* **WHAT THE EXERCISE ASKS**
Of the lines listed below, return exactly those that run from the line containing "camera: 85 degrees left, 15 degrees down" through the line containing "(414, 388) = (493, 278): turquoise", both included.
[PROVIDED INFORMATION]
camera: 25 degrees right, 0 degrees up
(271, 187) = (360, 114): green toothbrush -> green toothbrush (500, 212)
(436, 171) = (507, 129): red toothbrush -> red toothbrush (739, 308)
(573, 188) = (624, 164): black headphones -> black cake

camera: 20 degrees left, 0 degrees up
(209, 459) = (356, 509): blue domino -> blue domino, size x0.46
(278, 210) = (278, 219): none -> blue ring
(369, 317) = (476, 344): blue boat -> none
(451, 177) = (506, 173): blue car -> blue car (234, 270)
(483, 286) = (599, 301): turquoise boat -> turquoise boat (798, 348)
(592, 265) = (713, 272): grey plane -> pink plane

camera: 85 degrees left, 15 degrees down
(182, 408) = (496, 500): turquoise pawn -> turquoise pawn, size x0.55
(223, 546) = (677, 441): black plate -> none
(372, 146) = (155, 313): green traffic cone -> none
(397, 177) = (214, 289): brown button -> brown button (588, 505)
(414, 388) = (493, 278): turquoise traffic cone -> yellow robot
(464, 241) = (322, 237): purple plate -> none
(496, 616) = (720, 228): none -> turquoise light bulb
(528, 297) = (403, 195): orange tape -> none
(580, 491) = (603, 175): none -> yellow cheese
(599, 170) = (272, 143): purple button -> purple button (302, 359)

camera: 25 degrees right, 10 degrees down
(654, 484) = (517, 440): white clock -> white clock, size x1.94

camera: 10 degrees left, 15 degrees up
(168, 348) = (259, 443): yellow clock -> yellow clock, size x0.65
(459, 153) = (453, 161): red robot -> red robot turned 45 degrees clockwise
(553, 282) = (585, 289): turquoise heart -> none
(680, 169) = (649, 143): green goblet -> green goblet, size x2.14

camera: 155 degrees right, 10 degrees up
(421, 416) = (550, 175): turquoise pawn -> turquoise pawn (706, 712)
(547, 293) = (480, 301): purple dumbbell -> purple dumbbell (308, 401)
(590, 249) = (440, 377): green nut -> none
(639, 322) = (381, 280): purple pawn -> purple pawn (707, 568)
[/PROVIDED INFORMATION]
* **OUTPUT**
camera: 85 degrees left, 15 degrees down
(182, 408) = (496, 500): turquoise pawn -> turquoise pawn, size x0.55
(223, 546) = (677, 441): black plate -> none
(372, 146) = (155, 313): green traffic cone -> none
(397, 177) = (214, 289): brown button -> brown button (588, 505)
(414, 388) = (493, 278): turquoise traffic cone -> yellow robot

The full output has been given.